┏━━

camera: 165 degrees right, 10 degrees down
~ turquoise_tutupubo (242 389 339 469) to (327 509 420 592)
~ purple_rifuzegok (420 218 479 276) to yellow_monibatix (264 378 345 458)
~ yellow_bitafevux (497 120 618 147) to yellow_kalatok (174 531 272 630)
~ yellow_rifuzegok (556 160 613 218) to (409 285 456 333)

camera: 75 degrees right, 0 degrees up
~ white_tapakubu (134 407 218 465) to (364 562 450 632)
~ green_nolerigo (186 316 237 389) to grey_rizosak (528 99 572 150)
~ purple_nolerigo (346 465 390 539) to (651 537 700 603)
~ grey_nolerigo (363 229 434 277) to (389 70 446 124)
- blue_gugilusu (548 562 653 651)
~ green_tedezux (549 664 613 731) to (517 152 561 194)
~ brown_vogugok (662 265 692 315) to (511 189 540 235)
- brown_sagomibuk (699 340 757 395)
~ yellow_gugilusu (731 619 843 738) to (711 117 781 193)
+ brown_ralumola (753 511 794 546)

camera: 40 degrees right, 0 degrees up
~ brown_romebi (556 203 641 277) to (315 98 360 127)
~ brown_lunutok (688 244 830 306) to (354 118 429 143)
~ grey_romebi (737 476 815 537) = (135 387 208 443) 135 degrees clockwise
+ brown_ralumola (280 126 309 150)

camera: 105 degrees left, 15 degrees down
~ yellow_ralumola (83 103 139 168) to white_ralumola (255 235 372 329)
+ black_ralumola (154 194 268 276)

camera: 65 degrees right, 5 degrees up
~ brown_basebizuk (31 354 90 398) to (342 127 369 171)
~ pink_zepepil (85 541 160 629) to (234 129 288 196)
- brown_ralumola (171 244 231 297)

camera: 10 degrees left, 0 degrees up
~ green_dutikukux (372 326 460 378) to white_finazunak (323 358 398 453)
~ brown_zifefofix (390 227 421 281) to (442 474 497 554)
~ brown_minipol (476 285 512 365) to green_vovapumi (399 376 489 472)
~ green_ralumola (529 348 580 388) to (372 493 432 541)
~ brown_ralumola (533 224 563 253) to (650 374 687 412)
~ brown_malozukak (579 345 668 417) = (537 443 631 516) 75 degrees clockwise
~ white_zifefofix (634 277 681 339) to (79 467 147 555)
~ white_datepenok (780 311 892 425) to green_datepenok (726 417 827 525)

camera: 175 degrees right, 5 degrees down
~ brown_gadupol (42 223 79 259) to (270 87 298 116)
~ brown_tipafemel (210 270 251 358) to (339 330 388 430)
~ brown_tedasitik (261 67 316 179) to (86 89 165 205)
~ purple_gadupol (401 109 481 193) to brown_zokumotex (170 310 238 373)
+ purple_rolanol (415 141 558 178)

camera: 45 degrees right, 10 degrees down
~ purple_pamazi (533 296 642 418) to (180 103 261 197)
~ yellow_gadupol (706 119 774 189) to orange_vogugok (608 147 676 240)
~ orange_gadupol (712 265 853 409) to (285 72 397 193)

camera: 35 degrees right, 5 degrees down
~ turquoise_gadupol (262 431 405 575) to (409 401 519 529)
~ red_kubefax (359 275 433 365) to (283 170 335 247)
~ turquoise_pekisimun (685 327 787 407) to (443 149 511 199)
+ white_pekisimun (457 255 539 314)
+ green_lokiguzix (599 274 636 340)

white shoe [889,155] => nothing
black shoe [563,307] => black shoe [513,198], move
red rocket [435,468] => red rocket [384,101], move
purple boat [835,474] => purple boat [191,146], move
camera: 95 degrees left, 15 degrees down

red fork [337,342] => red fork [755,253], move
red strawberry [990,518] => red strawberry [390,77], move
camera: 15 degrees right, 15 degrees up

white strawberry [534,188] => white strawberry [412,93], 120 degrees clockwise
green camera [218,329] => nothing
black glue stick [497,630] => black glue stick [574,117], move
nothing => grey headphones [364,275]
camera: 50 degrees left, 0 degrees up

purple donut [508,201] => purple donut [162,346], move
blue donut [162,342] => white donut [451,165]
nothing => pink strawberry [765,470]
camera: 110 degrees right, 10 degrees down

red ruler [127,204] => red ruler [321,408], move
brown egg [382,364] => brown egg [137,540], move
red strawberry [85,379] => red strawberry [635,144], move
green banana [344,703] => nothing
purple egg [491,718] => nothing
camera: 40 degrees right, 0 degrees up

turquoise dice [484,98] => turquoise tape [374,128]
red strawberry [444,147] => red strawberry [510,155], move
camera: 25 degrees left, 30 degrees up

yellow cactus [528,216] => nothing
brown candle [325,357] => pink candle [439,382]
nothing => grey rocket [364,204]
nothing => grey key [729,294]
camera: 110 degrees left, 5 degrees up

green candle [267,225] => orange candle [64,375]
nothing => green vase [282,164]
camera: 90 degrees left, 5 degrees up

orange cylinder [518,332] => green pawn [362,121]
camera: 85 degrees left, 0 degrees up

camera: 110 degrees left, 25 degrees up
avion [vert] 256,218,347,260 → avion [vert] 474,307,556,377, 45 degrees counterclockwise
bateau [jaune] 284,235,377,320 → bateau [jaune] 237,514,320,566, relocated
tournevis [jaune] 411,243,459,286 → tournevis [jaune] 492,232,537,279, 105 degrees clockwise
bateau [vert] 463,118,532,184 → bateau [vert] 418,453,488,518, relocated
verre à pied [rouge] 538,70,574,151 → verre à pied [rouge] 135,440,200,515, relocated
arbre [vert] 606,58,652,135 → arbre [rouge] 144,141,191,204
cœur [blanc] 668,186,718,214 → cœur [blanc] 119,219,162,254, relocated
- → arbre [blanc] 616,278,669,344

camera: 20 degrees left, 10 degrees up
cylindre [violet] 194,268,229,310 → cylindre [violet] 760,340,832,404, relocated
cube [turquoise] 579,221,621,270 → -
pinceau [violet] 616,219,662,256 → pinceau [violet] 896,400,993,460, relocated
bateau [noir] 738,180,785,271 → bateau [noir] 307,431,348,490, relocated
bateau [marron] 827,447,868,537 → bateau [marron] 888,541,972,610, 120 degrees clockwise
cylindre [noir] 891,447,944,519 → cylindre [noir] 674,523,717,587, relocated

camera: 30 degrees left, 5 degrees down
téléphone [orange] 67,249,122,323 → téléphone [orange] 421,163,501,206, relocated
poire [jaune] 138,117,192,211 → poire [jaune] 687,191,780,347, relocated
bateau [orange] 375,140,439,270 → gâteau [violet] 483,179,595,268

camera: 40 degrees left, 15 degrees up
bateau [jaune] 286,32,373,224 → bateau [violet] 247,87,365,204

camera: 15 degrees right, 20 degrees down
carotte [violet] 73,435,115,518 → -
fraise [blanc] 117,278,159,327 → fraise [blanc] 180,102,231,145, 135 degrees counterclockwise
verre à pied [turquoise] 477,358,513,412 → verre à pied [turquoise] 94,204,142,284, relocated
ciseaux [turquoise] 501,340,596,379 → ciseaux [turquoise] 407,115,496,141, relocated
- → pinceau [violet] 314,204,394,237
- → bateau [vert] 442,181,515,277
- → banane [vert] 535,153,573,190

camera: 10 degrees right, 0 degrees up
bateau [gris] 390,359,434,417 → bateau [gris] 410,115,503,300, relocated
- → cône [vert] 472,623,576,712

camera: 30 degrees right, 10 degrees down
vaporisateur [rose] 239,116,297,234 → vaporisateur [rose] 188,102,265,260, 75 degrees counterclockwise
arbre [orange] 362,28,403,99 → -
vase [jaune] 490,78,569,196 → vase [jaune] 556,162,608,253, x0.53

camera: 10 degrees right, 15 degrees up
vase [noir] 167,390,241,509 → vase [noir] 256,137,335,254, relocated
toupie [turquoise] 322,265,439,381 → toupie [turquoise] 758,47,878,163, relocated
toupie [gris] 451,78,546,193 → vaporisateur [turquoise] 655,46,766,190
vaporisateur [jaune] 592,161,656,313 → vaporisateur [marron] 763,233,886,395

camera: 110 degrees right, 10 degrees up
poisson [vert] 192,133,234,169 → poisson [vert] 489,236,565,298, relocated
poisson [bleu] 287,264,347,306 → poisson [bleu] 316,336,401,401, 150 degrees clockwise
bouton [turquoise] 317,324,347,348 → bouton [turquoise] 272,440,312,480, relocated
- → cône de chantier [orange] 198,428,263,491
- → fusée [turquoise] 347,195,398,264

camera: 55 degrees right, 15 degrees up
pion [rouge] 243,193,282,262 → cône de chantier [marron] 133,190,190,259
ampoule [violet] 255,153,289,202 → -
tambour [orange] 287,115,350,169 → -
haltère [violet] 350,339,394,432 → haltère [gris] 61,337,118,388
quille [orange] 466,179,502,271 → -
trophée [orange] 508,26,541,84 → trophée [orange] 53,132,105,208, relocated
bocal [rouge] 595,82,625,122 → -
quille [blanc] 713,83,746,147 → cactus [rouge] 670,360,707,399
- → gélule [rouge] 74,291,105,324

┗━━

Nothing but the lines above from the one containing "camera: 110 degrees left, 25 degrees up" through the one containing "cœur [blanc] 668,186,718,214" should appear in the answer, each repeated exactly.

◆ **Response for this exercise**:
camera: 110 degrees left, 25 degrees up
avion [vert] 256,218,347,260 → avion [vert] 474,307,556,377, 45 degrees counterclockwise
bateau [jaune] 284,235,377,320 → bateau [jaune] 237,514,320,566, relocated
tournevis [jaune] 411,243,459,286 → tournevis [jaune] 492,232,537,279, 105 degrees clockwise
bateau [vert] 463,118,532,184 → bateau [vert] 418,453,488,518, relocated
verre à pied [rouge] 538,70,574,151 → verre à pied [rouge] 135,440,200,515, relocated
arbre [vert] 606,58,652,135 → arbre [rouge] 144,141,191,204
cœur [blanc] 668,186,718,214 → cœur [blanc] 119,219,162,254, relocated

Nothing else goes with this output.